[Modification records]

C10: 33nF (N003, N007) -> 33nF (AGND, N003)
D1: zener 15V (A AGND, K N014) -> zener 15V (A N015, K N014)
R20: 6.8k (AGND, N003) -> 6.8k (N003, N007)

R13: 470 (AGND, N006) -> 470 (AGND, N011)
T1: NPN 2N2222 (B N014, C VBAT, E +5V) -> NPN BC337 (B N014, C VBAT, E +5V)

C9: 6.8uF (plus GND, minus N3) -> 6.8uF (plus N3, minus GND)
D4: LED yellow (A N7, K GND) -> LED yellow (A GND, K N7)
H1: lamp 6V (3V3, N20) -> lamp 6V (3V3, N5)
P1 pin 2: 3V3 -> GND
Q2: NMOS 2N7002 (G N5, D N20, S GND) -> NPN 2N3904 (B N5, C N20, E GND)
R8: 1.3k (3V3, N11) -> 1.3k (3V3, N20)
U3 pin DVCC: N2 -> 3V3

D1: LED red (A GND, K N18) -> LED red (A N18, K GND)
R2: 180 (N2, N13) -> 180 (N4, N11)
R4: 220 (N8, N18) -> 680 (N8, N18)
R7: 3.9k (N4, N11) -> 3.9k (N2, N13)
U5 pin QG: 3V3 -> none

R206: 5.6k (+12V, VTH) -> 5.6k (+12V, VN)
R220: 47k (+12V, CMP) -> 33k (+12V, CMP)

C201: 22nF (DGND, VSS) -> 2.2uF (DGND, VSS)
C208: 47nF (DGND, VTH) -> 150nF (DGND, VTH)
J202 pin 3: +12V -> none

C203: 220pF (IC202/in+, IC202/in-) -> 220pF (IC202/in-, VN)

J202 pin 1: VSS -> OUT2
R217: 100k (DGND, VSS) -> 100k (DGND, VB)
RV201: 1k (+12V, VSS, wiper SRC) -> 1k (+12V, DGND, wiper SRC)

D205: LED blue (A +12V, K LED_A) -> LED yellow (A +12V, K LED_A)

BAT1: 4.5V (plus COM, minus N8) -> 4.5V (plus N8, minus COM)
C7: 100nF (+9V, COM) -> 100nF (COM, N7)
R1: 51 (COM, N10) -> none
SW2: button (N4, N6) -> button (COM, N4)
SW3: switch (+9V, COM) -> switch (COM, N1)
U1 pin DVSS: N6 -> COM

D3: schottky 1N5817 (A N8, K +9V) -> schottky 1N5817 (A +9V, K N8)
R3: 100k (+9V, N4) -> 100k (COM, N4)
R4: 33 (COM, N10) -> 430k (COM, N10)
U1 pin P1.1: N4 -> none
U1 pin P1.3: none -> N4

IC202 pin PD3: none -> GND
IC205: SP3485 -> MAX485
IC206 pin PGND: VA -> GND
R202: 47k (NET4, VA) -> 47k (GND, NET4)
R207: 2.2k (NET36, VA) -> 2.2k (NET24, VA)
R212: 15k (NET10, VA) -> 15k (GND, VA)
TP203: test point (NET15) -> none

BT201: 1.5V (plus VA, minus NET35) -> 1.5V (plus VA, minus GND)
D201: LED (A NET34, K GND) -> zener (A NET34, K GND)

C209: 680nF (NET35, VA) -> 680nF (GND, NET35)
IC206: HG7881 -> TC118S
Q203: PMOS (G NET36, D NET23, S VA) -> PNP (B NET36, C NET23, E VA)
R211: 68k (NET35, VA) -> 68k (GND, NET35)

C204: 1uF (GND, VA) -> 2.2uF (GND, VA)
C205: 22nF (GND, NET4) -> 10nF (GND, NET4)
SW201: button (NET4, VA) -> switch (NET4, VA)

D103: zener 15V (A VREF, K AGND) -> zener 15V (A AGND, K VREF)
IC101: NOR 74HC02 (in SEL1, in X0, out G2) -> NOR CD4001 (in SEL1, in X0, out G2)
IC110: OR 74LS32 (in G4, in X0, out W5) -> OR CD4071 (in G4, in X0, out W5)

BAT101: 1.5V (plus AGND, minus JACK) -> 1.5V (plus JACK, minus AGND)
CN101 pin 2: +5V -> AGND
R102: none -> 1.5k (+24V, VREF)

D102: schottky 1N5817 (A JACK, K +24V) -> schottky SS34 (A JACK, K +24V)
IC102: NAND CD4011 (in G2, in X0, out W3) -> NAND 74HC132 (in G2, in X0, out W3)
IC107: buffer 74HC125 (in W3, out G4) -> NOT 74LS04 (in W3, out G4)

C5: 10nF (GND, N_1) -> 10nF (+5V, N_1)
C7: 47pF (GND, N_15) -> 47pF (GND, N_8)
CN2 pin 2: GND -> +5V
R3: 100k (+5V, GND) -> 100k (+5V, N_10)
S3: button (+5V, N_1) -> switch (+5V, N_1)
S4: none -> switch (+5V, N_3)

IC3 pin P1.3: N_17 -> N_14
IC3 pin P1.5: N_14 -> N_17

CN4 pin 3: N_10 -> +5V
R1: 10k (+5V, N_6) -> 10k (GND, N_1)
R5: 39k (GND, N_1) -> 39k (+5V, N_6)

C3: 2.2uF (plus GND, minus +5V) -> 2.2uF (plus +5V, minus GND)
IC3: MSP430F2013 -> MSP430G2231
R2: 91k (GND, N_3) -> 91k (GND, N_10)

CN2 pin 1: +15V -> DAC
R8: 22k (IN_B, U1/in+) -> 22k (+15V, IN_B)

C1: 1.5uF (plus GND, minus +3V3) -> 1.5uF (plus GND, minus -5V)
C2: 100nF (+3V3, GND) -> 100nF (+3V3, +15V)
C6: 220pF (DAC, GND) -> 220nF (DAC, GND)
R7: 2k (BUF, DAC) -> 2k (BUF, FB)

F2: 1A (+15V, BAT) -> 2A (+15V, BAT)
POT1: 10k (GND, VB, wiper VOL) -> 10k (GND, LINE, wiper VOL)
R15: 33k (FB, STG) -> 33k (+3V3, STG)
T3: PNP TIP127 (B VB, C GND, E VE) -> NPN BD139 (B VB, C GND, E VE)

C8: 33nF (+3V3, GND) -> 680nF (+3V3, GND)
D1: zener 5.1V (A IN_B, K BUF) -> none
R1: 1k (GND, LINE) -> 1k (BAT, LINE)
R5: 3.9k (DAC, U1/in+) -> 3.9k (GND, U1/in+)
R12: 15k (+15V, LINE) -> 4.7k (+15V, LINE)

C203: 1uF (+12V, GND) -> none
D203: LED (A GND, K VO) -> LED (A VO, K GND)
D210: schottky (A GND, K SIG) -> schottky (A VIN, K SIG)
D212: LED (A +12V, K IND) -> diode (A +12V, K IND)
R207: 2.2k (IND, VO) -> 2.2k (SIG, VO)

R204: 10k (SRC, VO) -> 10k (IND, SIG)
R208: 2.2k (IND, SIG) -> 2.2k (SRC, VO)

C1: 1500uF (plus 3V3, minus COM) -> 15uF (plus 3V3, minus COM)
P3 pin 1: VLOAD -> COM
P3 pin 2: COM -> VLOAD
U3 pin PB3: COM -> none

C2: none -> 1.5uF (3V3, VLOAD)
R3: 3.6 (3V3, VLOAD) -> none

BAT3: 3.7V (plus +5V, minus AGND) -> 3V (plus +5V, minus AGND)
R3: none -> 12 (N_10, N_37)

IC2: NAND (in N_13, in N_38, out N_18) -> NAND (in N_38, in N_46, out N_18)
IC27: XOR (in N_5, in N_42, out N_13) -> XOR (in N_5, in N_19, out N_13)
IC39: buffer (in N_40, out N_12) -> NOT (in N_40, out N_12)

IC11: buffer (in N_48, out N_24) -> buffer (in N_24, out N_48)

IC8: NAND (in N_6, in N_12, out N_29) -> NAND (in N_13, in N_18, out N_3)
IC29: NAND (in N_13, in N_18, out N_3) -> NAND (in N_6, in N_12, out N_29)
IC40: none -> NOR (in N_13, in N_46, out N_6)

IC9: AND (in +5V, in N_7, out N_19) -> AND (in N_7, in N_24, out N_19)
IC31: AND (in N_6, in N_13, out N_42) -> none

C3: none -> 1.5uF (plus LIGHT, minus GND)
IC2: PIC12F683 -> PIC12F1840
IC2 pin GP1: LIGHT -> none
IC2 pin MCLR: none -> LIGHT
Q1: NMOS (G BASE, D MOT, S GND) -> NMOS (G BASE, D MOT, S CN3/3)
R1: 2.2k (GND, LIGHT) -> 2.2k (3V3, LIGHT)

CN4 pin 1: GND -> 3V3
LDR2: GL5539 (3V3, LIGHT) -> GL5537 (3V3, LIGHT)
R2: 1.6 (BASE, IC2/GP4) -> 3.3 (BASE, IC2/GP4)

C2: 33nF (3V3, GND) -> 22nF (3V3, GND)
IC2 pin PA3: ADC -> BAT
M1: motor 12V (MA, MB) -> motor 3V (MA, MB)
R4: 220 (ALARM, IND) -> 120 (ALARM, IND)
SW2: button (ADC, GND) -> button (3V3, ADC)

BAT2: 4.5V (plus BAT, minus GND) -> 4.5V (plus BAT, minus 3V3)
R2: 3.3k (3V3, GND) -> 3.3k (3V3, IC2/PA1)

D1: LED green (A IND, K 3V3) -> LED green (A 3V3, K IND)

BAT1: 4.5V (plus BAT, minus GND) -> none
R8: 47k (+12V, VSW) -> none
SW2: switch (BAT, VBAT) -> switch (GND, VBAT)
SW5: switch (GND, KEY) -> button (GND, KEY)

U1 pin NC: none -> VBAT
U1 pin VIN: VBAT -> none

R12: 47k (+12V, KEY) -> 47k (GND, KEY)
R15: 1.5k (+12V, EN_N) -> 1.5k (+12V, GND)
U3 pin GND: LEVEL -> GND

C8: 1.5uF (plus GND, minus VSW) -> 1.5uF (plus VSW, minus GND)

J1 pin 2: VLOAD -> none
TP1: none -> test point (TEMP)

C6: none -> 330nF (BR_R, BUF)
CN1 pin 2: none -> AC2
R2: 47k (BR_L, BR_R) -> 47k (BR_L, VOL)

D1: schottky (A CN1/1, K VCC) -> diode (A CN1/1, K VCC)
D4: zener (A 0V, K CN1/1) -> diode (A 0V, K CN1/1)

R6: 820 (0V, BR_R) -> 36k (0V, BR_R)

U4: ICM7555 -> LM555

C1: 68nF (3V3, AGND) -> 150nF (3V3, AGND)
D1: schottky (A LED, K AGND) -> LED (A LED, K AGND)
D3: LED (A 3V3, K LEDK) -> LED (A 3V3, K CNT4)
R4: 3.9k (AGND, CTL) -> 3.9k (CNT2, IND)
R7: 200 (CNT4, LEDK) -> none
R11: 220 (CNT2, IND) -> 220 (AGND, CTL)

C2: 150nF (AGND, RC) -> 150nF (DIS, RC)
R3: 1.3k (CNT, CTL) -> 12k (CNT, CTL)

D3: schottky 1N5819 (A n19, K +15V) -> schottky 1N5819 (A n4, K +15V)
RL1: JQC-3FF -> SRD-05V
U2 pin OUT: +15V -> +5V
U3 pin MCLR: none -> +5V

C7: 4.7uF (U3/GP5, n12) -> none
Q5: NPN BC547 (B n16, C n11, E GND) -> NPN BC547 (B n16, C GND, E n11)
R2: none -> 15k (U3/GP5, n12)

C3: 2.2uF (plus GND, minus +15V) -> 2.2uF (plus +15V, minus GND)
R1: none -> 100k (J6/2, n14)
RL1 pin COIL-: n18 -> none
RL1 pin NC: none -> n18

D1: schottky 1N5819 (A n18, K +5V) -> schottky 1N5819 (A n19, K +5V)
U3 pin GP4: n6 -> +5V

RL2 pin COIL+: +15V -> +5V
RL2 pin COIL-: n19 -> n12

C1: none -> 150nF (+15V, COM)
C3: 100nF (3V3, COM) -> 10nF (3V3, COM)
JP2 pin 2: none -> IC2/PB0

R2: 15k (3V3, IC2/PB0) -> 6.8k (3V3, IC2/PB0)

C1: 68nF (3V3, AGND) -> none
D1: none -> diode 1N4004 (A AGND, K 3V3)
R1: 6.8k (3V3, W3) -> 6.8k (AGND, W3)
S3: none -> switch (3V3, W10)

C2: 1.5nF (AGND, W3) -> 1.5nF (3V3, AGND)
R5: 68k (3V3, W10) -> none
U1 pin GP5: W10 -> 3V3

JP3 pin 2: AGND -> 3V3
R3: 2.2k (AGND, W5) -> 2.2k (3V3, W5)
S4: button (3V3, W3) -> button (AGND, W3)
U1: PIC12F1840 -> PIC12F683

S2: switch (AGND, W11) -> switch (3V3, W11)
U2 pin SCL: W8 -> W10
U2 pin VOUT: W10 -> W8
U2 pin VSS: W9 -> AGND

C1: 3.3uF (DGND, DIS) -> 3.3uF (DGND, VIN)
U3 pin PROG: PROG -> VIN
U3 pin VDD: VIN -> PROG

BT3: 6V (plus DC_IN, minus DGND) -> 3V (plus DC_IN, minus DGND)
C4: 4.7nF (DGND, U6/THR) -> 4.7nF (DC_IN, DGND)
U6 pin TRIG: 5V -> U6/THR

ABOUT THIS EXERCISE: Of the lines in the data, report each one containing the string "diode".

TASK RESULT:
D212: LED (A +12V, K IND) -> diode (A +12V, K IND)
D1: schottky (A CN1/1, K VCC) -> diode (A CN1/1, K VCC)
D4: zener (A 0V, K CN1/1) -> diode (A 0V, K CN1/1)
D1: none -> diode 1N4004 (A AGND, K 3V3)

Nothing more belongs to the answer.